The task -
Among the records below, find each line containing the word "DIGITS" and copy it.

Records to use -
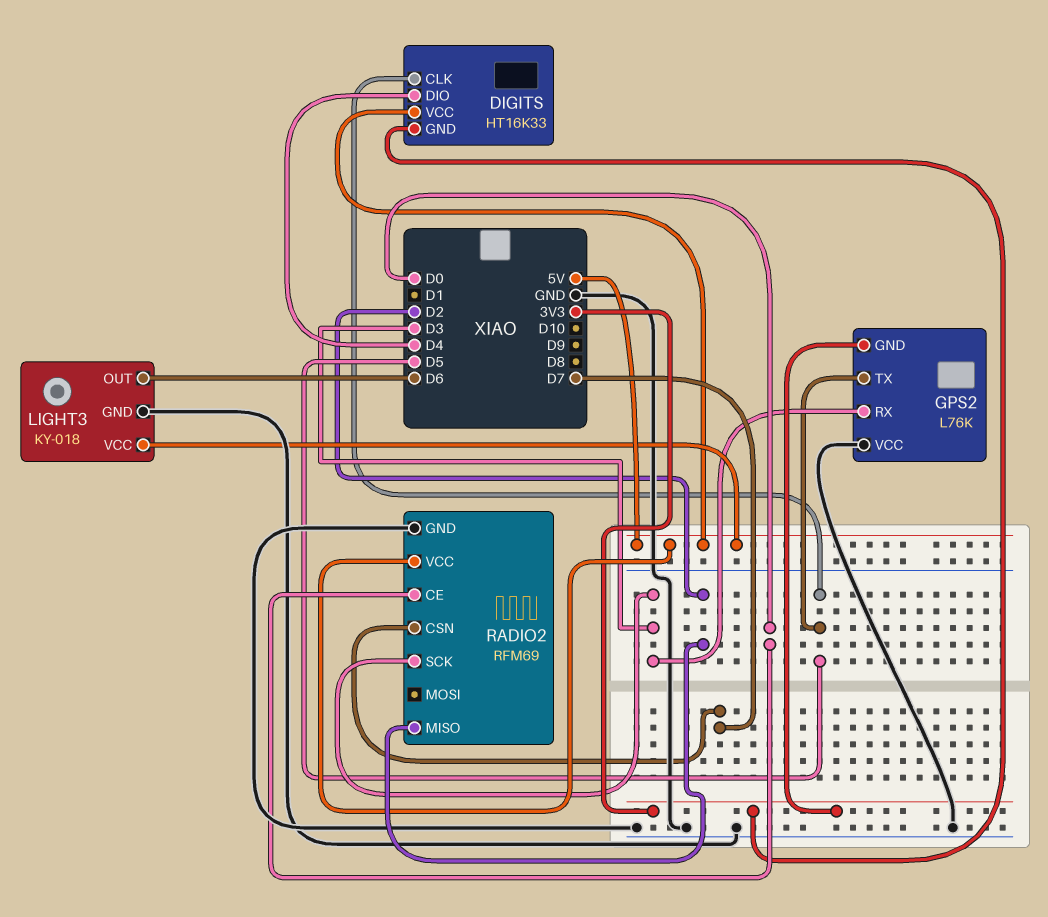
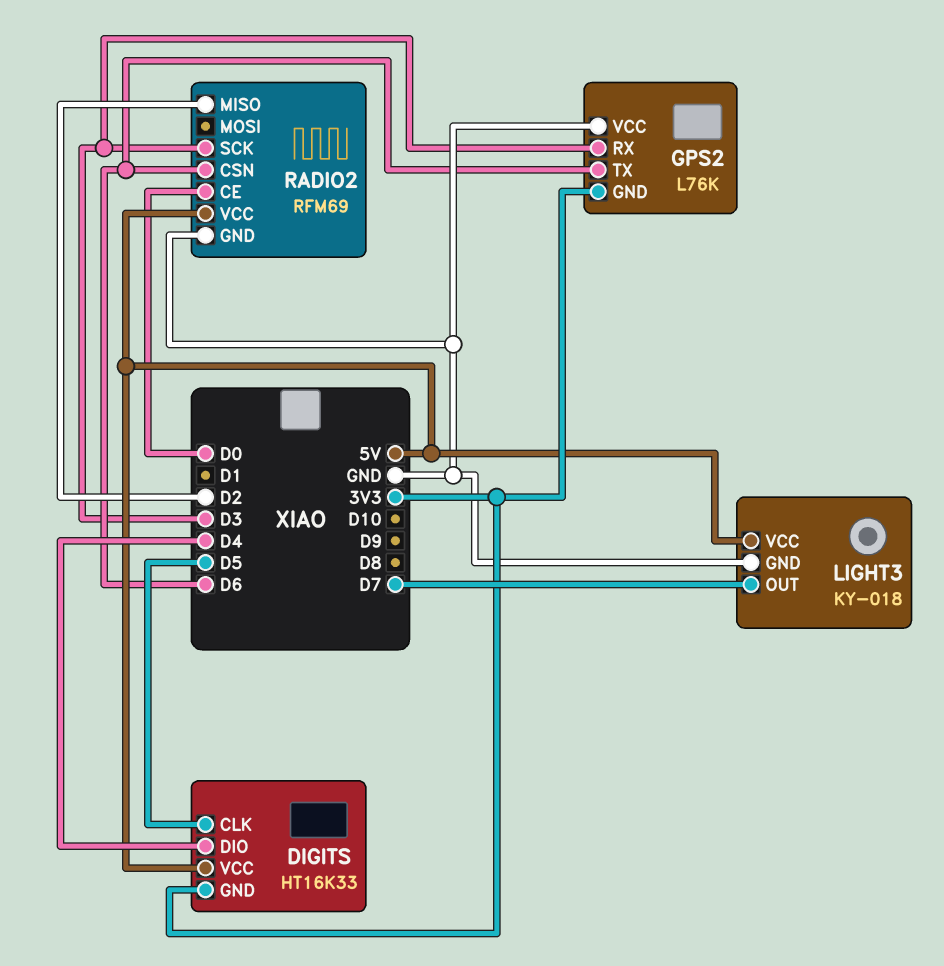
GPS2 pin TX: D5 -> D6
LIGHT3 pin OUT: D6 -> D7
RADIO2 pin CSN: D7 -> D6

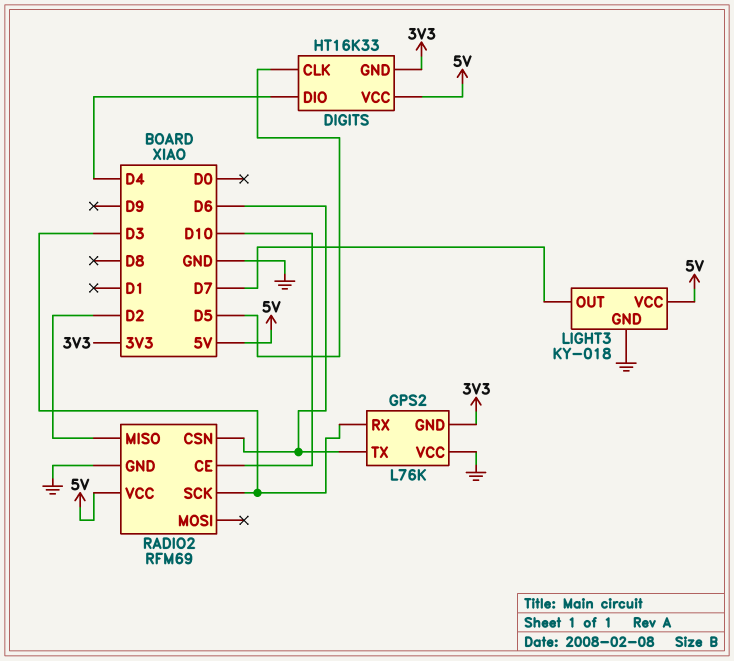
RADIO2 pin CE: D0 -> D10

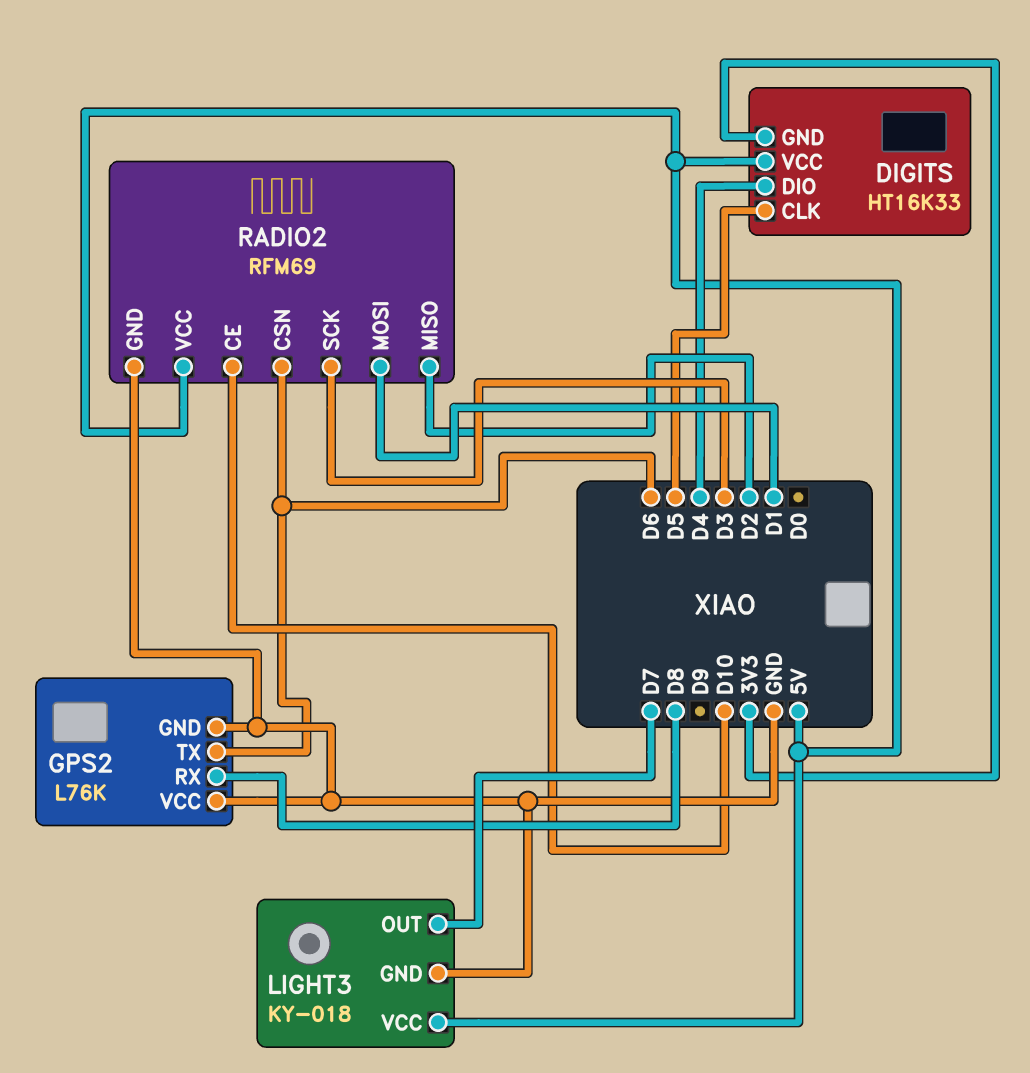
GPS2 pin GND: 3V3 -> GND
GPS2 pin RX: D3 -> D8
RADIO2 pin MOSI: none -> D1

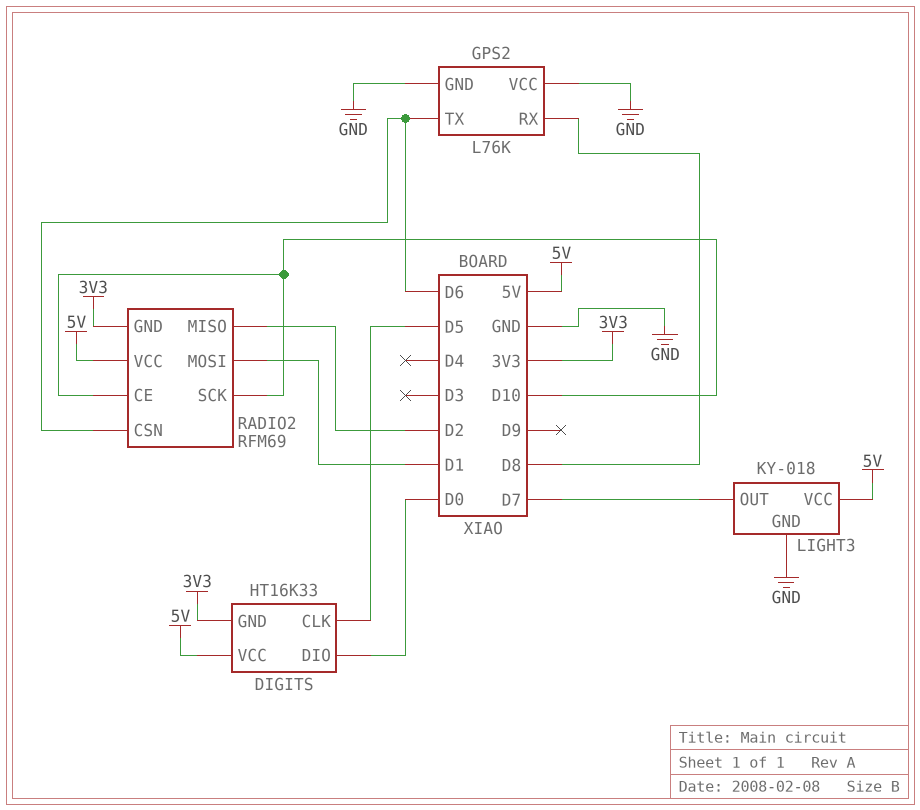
DIGITS pin DIO: D4 -> D0
RADIO2 pin GND: GND -> 3V3
RADIO2 pin SCK: D3 -> D10

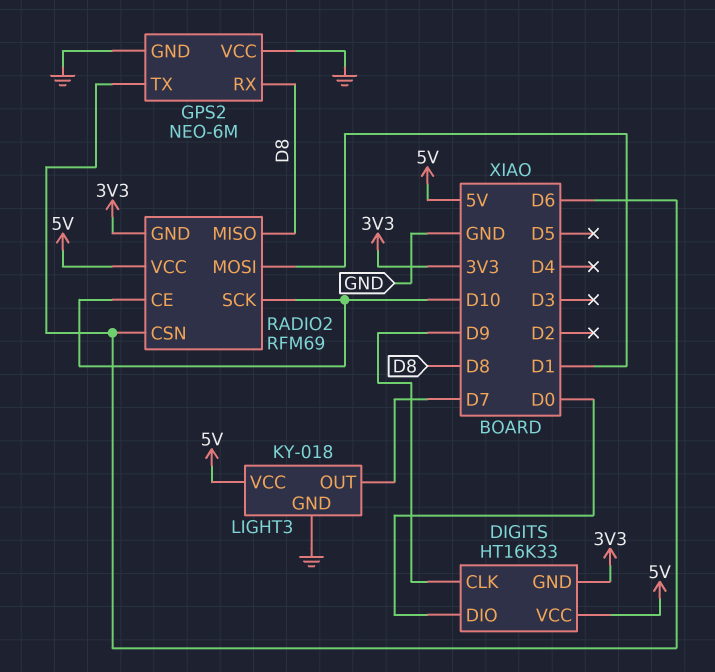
DIGITS pin CLK: D5 -> D9
GPS2: L76K -> NEO-6M
RADIO2 pin MISO: D2 -> D8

Reply to the task -
DIGITS pin DIO: D4 -> D0
DIGITS pin CLK: D5 -> D9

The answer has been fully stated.